About this task: What you produce should be an exact transcription of the data, minus any pictures.

Data extracts:
────────────────
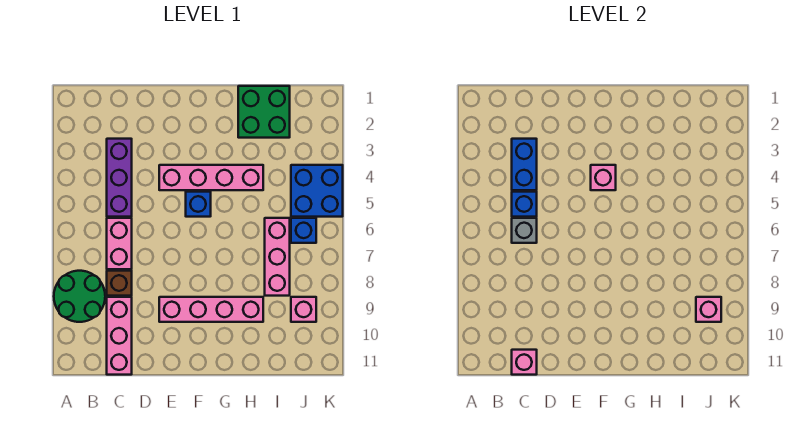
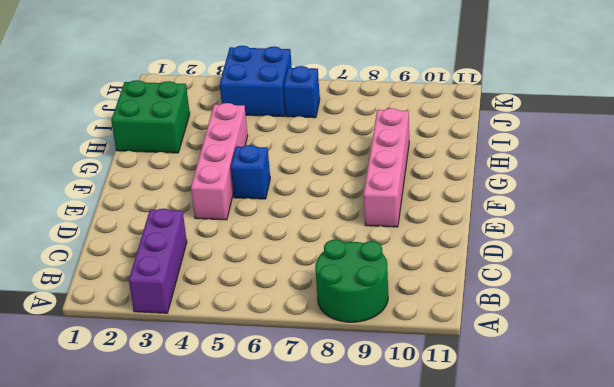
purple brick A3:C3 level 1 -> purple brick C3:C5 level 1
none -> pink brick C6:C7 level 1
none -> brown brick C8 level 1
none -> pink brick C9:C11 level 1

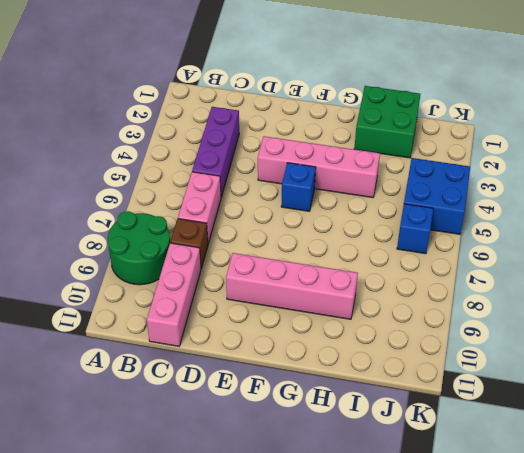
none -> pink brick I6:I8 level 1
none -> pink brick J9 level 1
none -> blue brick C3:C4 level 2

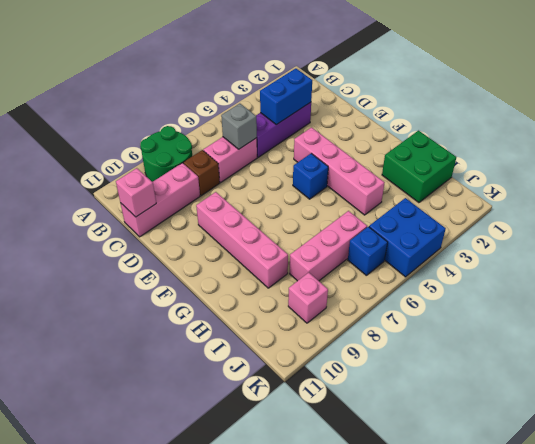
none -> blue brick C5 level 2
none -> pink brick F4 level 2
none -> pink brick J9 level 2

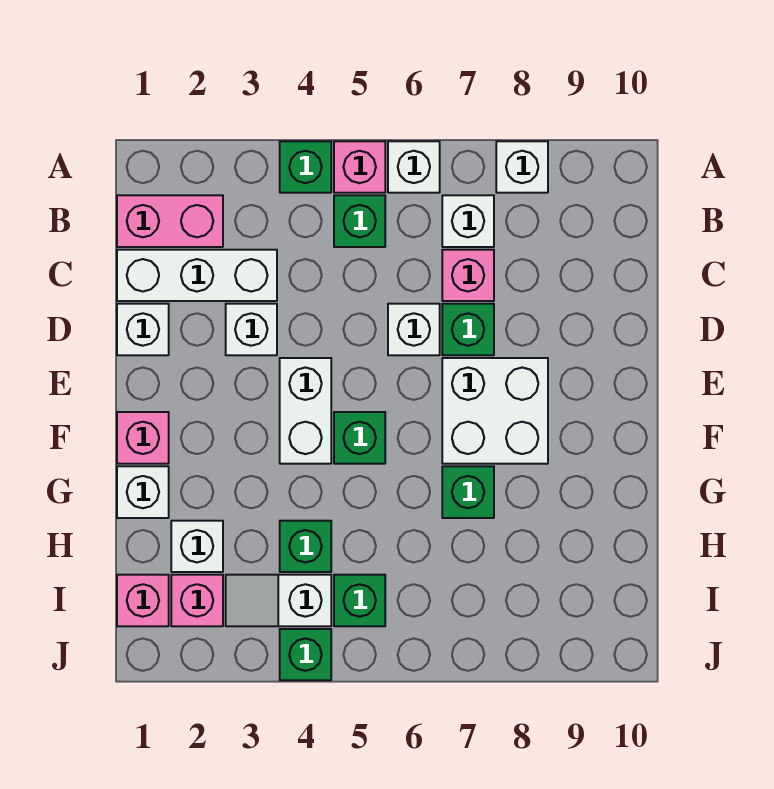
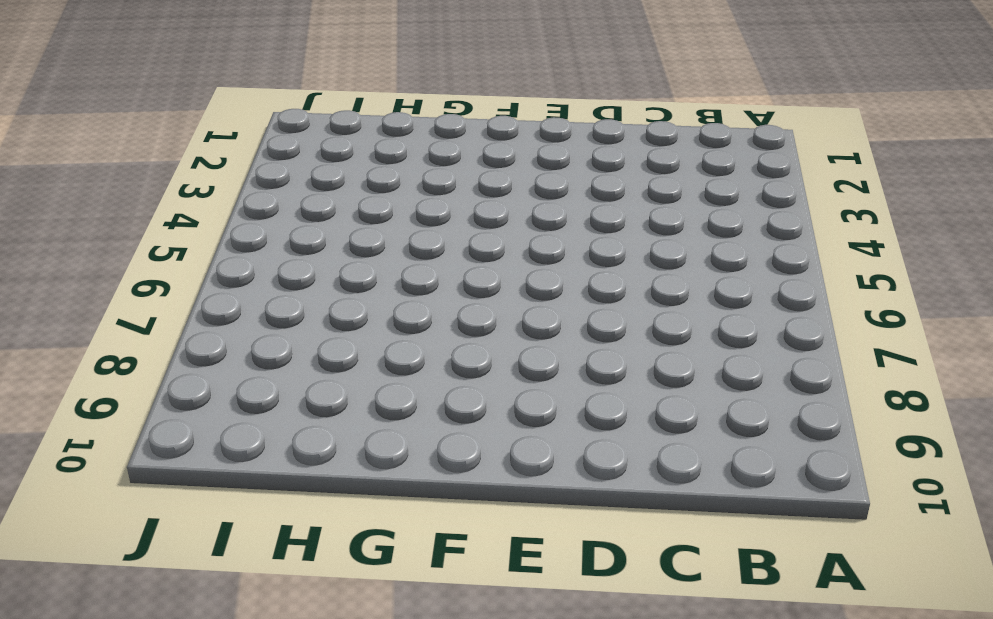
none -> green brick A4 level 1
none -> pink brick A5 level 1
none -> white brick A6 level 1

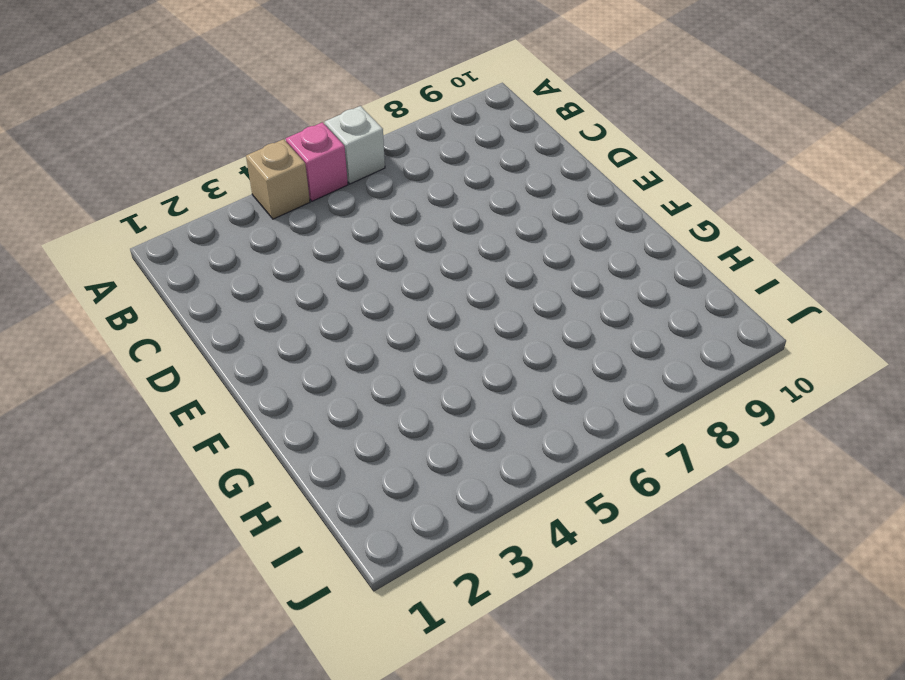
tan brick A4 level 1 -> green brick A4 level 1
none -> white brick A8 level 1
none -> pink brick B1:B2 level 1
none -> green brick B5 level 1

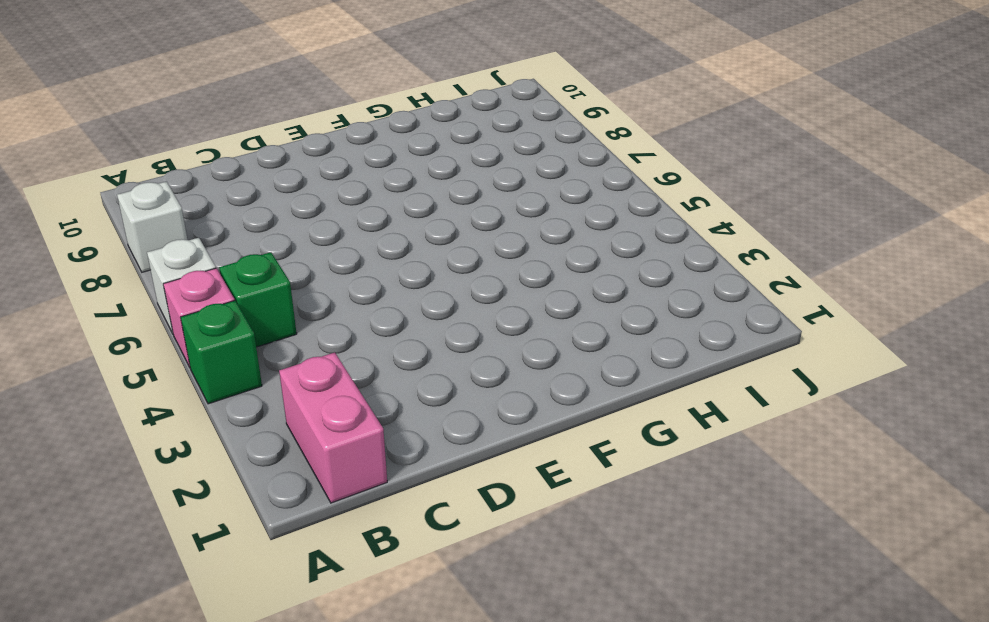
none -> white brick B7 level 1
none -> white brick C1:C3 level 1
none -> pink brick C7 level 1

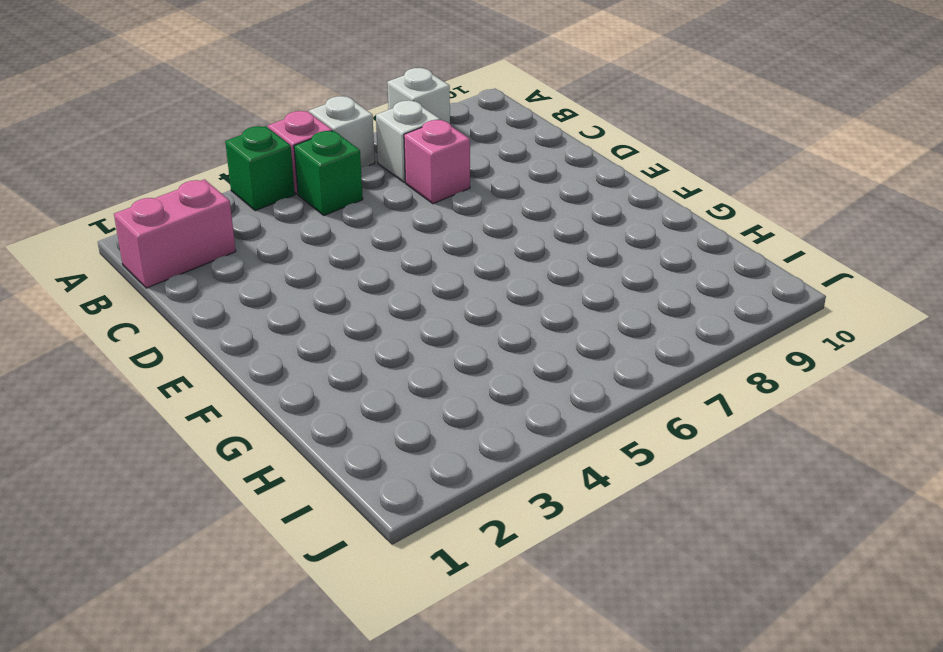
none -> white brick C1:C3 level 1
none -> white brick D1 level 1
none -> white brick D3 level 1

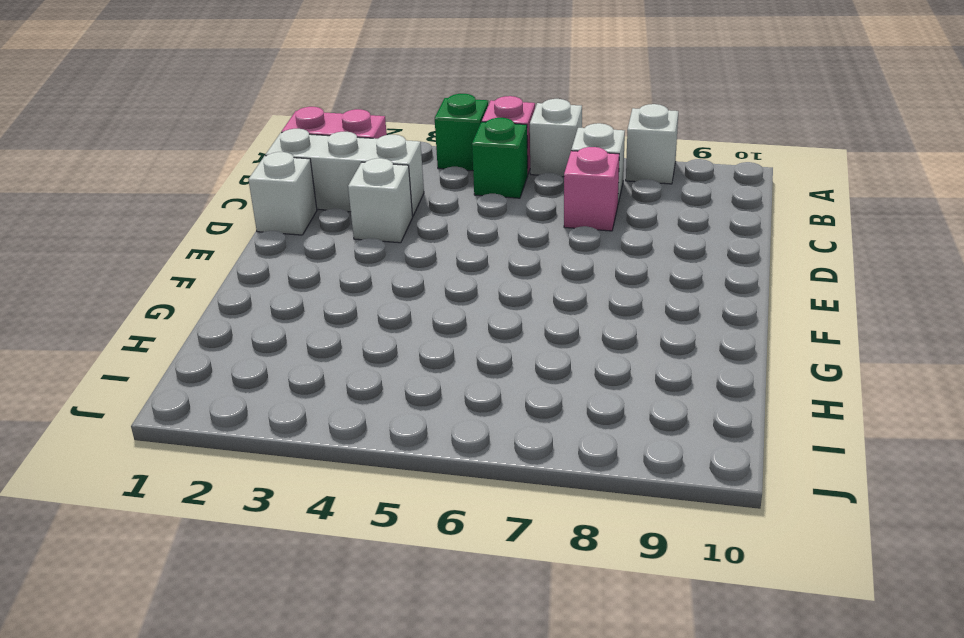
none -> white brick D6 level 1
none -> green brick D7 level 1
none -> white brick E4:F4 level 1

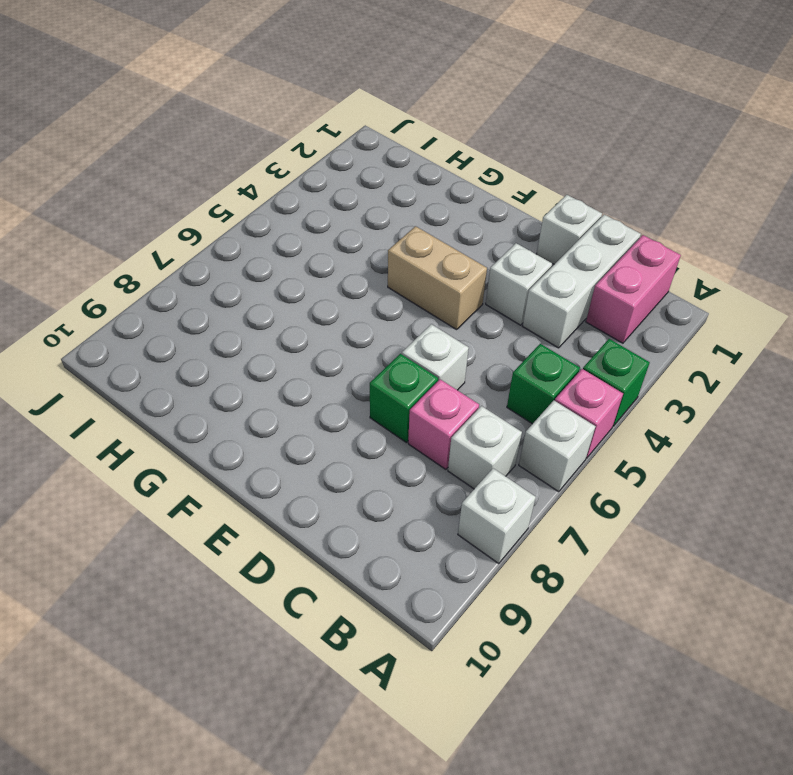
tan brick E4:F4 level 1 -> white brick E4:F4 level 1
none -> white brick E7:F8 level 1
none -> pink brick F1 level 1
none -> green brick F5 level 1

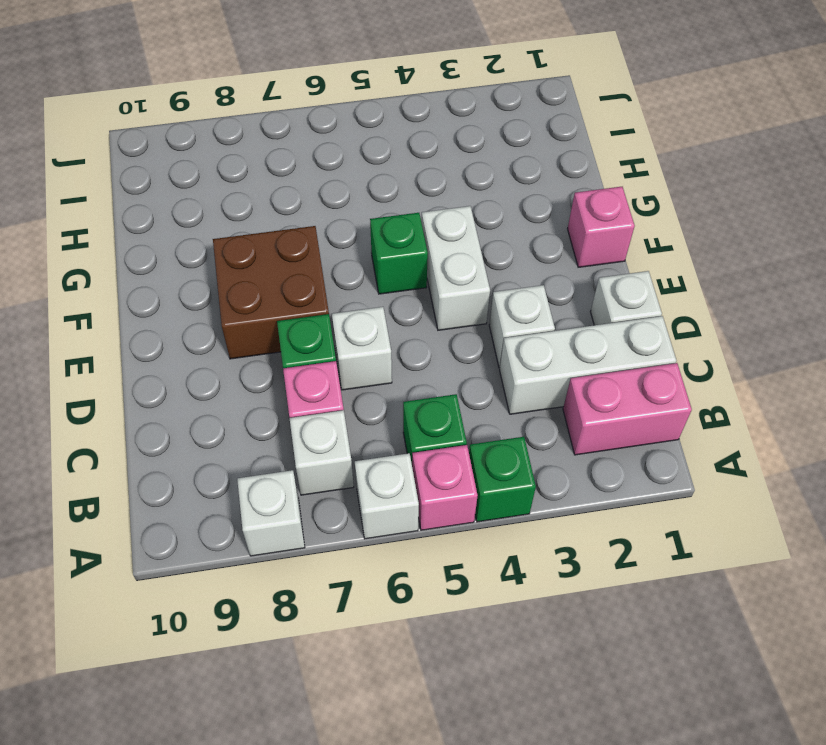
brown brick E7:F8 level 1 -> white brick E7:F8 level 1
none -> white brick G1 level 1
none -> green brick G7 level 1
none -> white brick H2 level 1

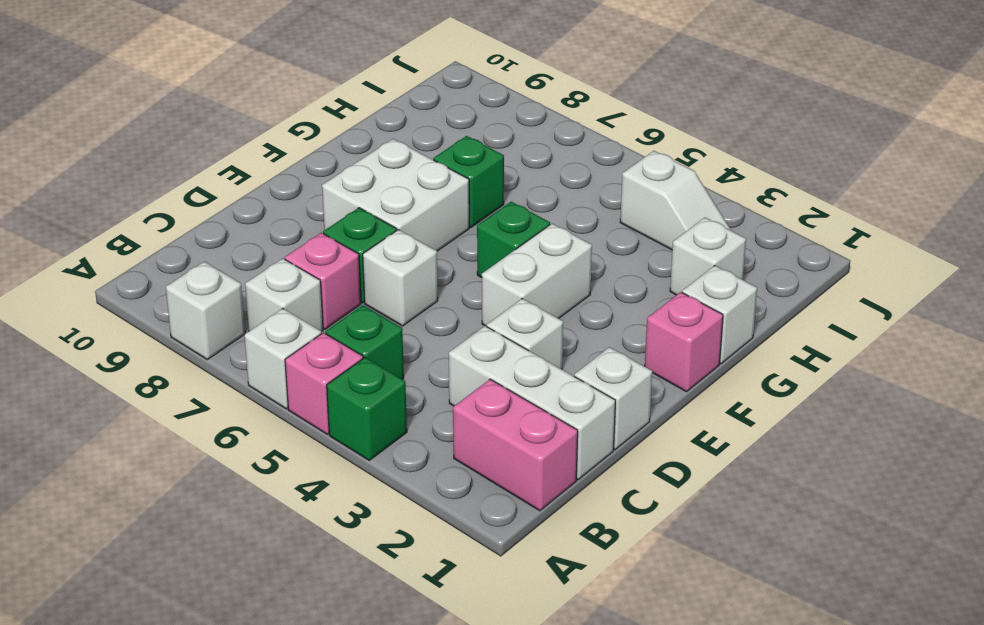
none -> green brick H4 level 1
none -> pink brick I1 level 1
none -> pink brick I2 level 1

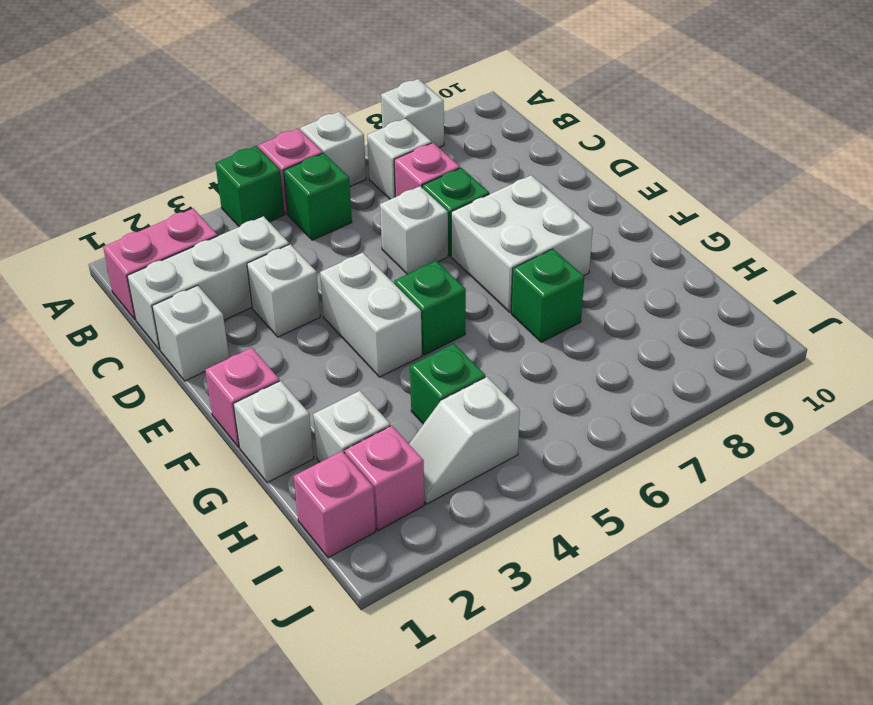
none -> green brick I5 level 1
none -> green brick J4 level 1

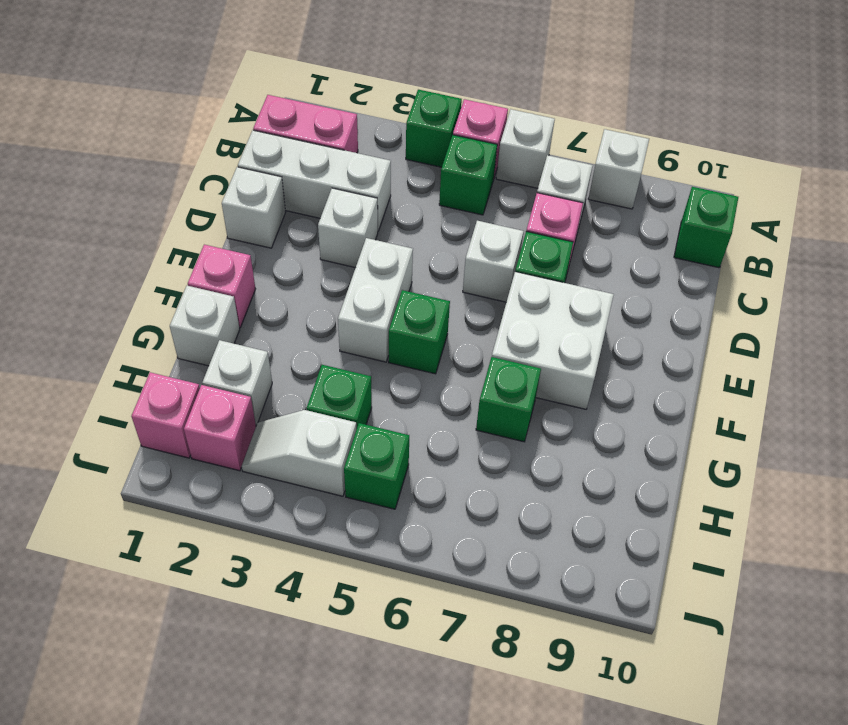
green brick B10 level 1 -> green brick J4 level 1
────────────────
Output of the task:
purple brick A3:C3 level 1 -> purple brick C3:C5 level 1
none -> pink brick C6:C7 level 1
none -> brown brick C8 level 1
none -> pink brick C9:C11 level 1

none -> pink brick I6:I8 level 1
none -> pink brick J9 level 1
none -> blue brick C3:C4 level 2

none -> blue brick C5 level 2
none -> pink brick F4 level 2
none -> pink brick J9 level 2

none -> green brick A4 level 1
none -> pink brick A5 level 1
none -> white brick A6 level 1

tan brick A4 level 1 -> green brick A4 level 1
none -> white brick A8 level 1
none -> pink brick B1:B2 level 1
none -> green brick B5 level 1

none -> white brick B7 level 1
none -> white brick C1:C3 level 1
none -> pink brick C7 level 1

none -> white brick C1:C3 level 1
none -> white brick D1 level 1
none -> white brick D3 level 1

none -> white brick D6 level 1
none -> green brick D7 level 1
none -> white brick E4:F4 level 1

tan brick E4:F4 level 1 -> white brick E4:F4 level 1
none -> white brick E7:F8 level 1
none -> pink brick F1 level 1
none -> green brick F5 level 1

brown brick E7:F8 level 1 -> white brick E7:F8 level 1
none -> white brick G1 level 1
none -> green brick G7 level 1
none -> white brick H2 level 1

none -> green brick H4 level 1
none -> pink brick I1 level 1
none -> pink brick I2 level 1

none -> green brick I5 level 1
none -> green brick J4 level 1

green brick B10 level 1 -> green brick J4 level 1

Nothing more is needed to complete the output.